* [WHAT THE TASK ASKS]
Lines of the data that contain the word "none" are the ones to copy.

*** DATA FOR ANALYSIS Section Begins ***

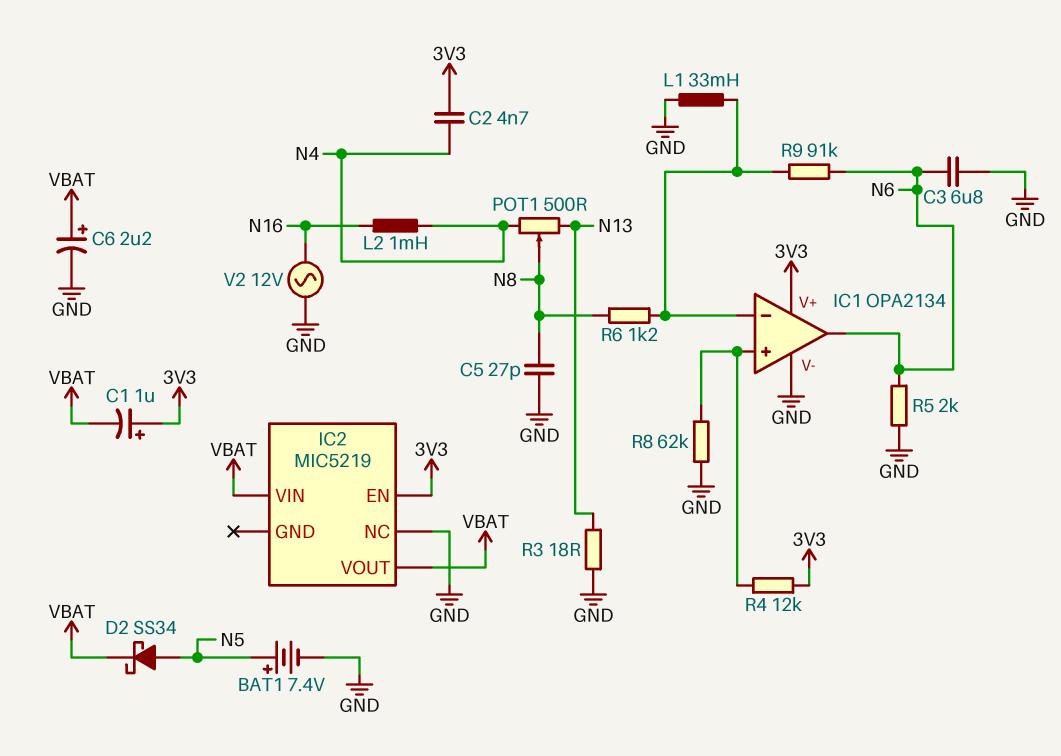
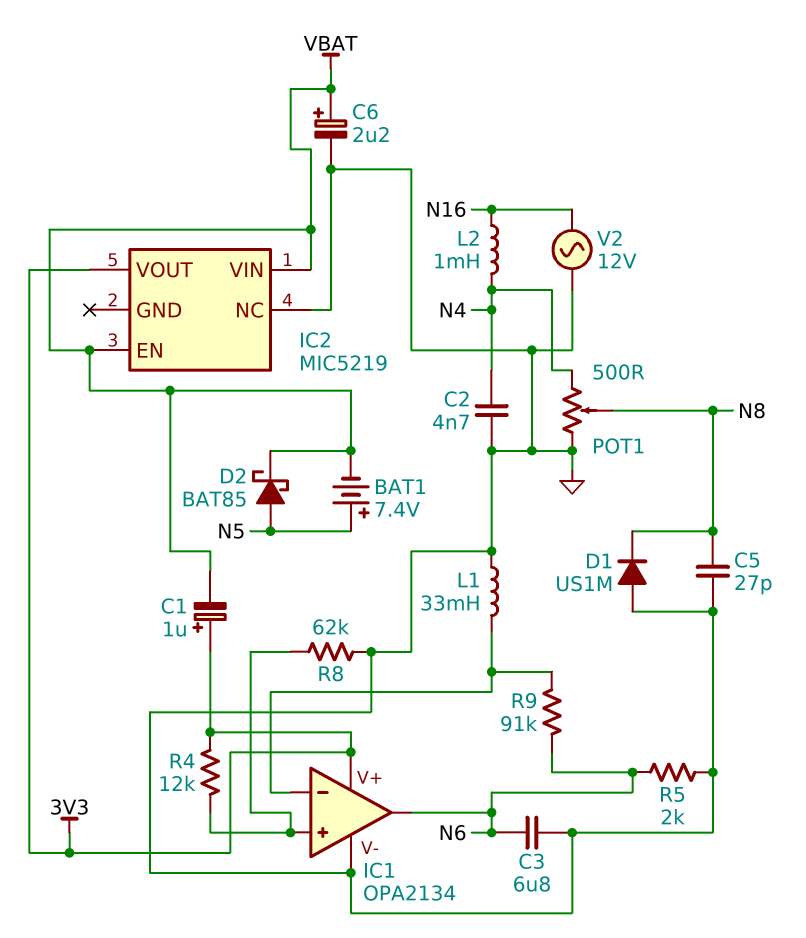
BAT1: 7.4V (plus N5, minus GND) -> 7.4V (plus N5, minus VBAT)
C2: 4.7nF (3V3, N4) -> 4.7nF (GND, N4)
D1: none -> diode US1M (A GND, K N8)
D2: schottky SS34 (A N5, K VBAT) -> schottky BAT85 (A N5, K VBAT)
IC2 pin EN: 3V3 -> VBAT
IC2 pin VOUT: VBAT -> 3V3
POT1: 500 (N4, N13, wiper N8) -> 500 (GND, N4, wiper N8)
R3: 18 (GND, N13) -> none
R6: 1.2k (IC1/in-, N8) -> none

*** DATA FOR ANALYSIS Section Ends ***

* [RESPONSE BOX]
D1: none -> diode US1M (A GND, K N8)
R3: 18 (GND, N13) -> none
R6: 1.2k (IC1/in-, N8) -> none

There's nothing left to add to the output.